Entries provided:
-- -- --

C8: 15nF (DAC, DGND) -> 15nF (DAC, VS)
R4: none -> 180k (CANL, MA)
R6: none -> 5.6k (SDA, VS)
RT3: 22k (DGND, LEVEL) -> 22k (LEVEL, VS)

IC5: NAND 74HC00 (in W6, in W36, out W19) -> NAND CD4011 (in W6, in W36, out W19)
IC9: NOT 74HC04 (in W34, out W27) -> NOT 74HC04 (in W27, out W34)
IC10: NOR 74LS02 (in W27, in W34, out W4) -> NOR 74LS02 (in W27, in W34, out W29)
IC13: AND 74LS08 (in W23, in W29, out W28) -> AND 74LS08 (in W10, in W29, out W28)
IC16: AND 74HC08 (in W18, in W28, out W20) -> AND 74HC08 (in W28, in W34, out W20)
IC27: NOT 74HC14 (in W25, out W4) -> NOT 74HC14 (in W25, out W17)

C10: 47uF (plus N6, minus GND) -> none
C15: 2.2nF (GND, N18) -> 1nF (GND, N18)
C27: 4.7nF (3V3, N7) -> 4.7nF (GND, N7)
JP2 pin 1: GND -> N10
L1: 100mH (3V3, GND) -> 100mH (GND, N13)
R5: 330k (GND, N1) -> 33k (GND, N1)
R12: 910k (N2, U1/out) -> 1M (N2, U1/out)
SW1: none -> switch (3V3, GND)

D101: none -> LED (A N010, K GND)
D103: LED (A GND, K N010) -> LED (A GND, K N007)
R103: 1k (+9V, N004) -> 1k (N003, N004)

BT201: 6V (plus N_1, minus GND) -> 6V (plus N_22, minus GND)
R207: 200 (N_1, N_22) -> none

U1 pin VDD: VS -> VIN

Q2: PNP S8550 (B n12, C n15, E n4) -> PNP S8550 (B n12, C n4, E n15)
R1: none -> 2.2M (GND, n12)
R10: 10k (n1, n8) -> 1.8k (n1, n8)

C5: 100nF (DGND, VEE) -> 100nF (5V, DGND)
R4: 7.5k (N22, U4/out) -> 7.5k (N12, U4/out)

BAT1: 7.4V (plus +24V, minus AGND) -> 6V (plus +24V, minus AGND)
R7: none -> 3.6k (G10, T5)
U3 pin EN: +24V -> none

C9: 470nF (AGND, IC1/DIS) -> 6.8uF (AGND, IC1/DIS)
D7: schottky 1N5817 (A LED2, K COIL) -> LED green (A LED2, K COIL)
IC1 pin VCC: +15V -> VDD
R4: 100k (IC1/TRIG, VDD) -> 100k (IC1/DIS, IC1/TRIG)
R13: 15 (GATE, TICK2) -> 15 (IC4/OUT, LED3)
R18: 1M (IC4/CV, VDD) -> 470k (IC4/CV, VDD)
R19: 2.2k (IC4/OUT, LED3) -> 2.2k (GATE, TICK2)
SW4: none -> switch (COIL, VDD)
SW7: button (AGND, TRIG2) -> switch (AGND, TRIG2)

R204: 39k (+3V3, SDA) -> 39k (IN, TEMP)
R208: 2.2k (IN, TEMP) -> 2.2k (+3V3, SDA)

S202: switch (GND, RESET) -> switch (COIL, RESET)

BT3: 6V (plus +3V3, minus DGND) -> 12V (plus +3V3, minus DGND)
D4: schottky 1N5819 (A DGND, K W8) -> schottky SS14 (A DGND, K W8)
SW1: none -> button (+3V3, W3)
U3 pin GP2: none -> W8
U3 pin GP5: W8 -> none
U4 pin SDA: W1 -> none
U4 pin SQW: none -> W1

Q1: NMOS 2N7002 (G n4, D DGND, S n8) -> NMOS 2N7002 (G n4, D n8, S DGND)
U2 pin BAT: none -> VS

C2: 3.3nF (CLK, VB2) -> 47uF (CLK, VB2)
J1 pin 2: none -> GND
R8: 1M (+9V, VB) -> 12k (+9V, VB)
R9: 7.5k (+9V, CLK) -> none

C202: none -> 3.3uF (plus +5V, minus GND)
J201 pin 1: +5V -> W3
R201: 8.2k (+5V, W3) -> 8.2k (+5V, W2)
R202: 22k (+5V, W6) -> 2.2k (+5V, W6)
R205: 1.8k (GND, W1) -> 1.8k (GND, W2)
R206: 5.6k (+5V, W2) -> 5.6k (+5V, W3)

-- -- --

Assigned task: There is a line with "Q2: PNP S8550" and a line with "R202: 22k (+5V, W6) -> 2.2k (+5V, W6)" above. Copy exactly those two lines and all lines between them, with nothing else.

Finished exercise:
Q2: PNP S8550 (B n12, C n15, E n4) -> PNP S8550 (B n12, C n4, E n15)
R1: none -> 2.2M (GND, n12)
R10: 10k (n1, n8) -> 1.8k (n1, n8)

C5: 100nF (DGND, VEE) -> 100nF (5V, DGND)
R4: 7.5k (N22, U4/out) -> 7.5k (N12, U4/out)

BAT1: 7.4V (plus +24V, minus AGND) -> 6V (plus +24V, minus AGND)
R7: none -> 3.6k (G10, T5)
U3 pin EN: +24V -> none

C9: 470nF (AGND, IC1/DIS) -> 6.8uF (AGND, IC1/DIS)
D7: schottky 1N5817 (A LED2, K COIL) -> LED green (A LED2, K COIL)
IC1 pin VCC: +15V -> VDD
R4: 100k (IC1/TRIG, VDD) -> 100k (IC1/DIS, IC1/TRIG)
R13: 15 (GATE, TICK2) -> 15 (IC4/OUT, LED3)
R18: 1M (IC4/CV, VDD) -> 470k (IC4/CV, VDD)
R19: 2.2k (IC4/OUT, LED3) -> 2.2k (GATE, TICK2)
SW4: none -> switch (COIL, VDD)
SW7: button (AGND, TRIG2) -> switch (AGND, TRIG2)

R204: 39k (+3V3, SDA) -> 39k (IN, TEMP)
R208: 2.2k (IN, TEMP) -> 2.2k (+3V3, SDA)

S202: switch (GND, RESET) -> switch (COIL, RESET)

BT3: 6V (plus +3V3, minus DGND) -> 12V (plus +3V3, minus DGND)
D4: schottky 1N5819 (A DGND, K W8) -> schottky SS14 (A DGND, K W8)
SW1: none -> button (+3V3, W3)
U3 pin GP2: none -> W8
U3 pin GP5: W8 -> none
U4 pin SDA: W1 -> none
U4 pin SQW: none -> W1

Q1: NMOS 2N7002 (G n4, D DGND, S n8) -> NMOS 2N7002 (G n4, D n8, S DGND)
U2 pin BAT: none -> VS

C2: 3.3nF (CLK, VB2) -> 47uF (CLK, VB2)
J1 pin 2: none -> GND
R8: 1M (+9V, VB) -> 12k (+9V, VB)
R9: 7.5k (+9V, CLK) -> none

C202: none -> 3.3uF (plus +5V, minus GND)
J201 pin 1: +5V -> W3
R201: 8.2k (+5V, W3) -> 8.2k (+5V, W2)
R202: 22k (+5V, W6) -> 2.2k (+5V, W6)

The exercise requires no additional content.